(Input data):
"""
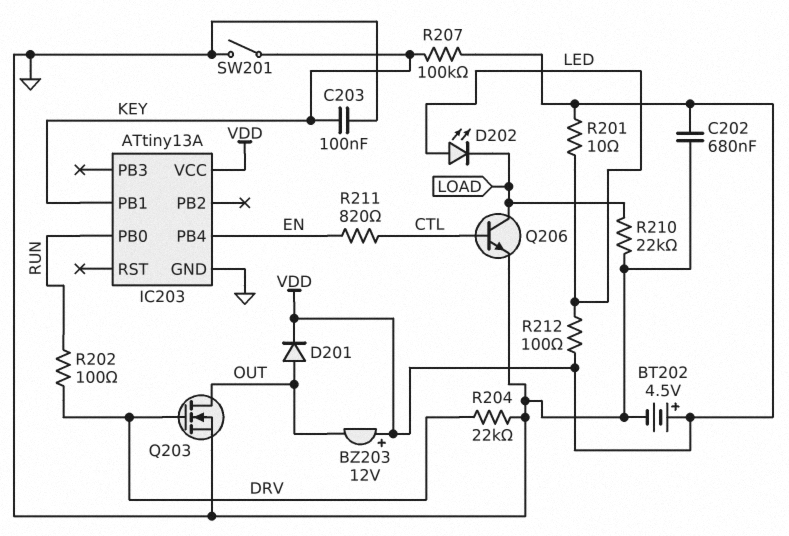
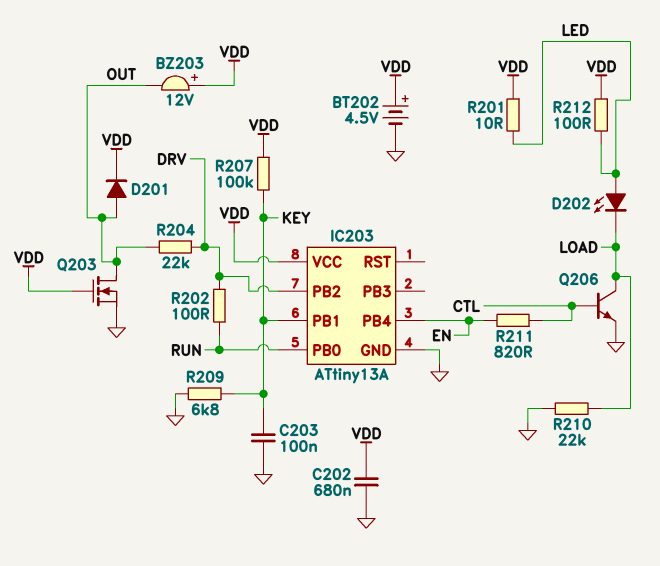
IC203 pin PB2: none -> DRV
Q203: NMOS (G DRV, D OUT, S GND) -> NMOS (G VDD, D OUT, S GND)
R204: 22k (DRV, GND) -> 22k (DRV, OUT)
R209: none -> 6.8k (GND, KEY)
SW201: switch (GND, KEY) -> none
"""
(What you are asked to do): Your answer should be the lines from the one containing "Q203: NMOS (G" to the end of the entries above, restated exactly and alone.

(Result):
Q203: NMOS (G DRV, D OUT, S GND) -> NMOS (G VDD, D OUT, S GND)
R204: 22k (DRV, GND) -> 22k (DRV, OUT)
R209: none -> 6.8k (GND, KEY)
SW201: switch (GND, KEY) -> none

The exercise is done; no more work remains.